Problem details> After locating the line that contains "camera: 135 degrees left, 15 degrees down" in the records below, write out exactly that line and each line after it through the one that contains "none -> purple hammer [319,275,393,387]", and nothing else.

Data to use>
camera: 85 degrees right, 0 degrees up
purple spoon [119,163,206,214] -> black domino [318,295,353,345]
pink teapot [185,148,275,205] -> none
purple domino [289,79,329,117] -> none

...

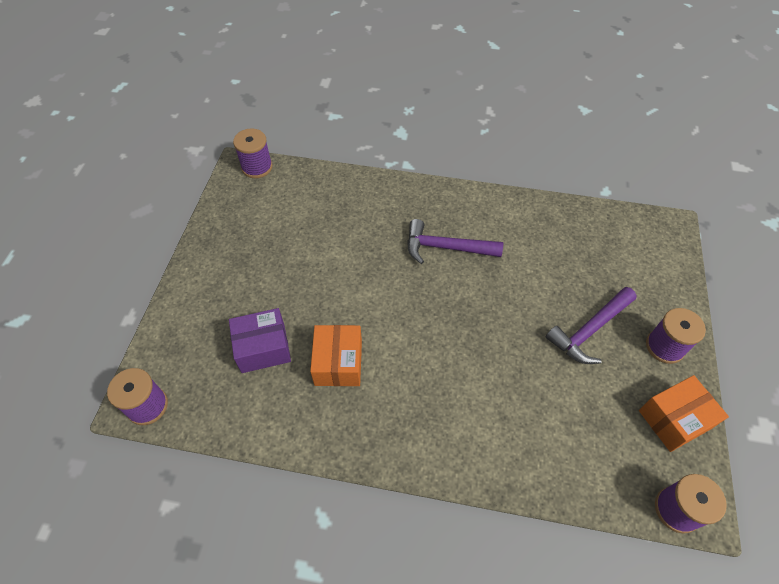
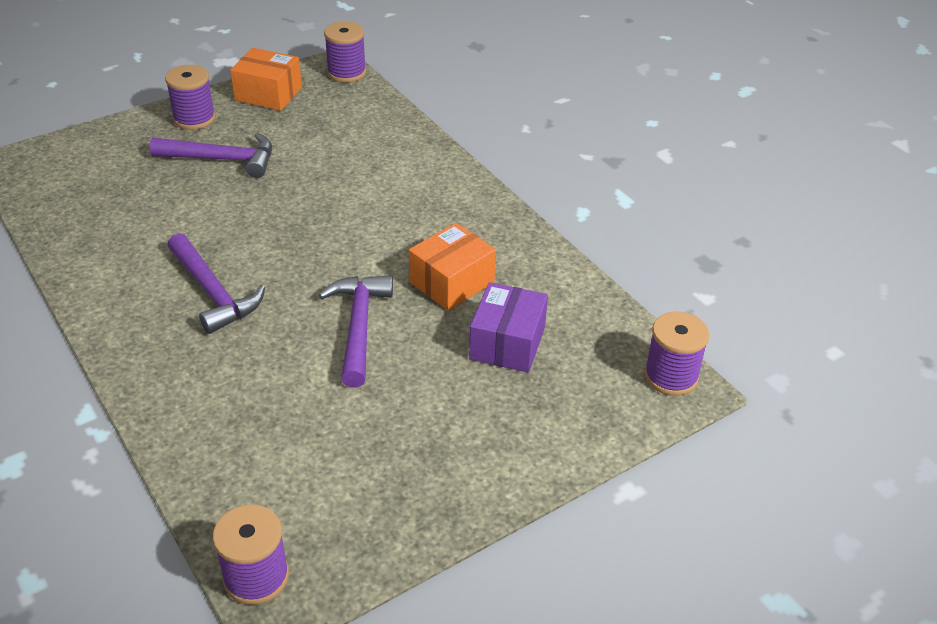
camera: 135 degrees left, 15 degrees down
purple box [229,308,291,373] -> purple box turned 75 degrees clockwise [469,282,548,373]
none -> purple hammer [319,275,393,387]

Completed exercise>
camera: 135 degrees left, 15 degrees down
purple box [229,308,291,373] -> purple box turned 75 degrees clockwise [469,282,548,373]
none -> purple hammer [319,275,393,387]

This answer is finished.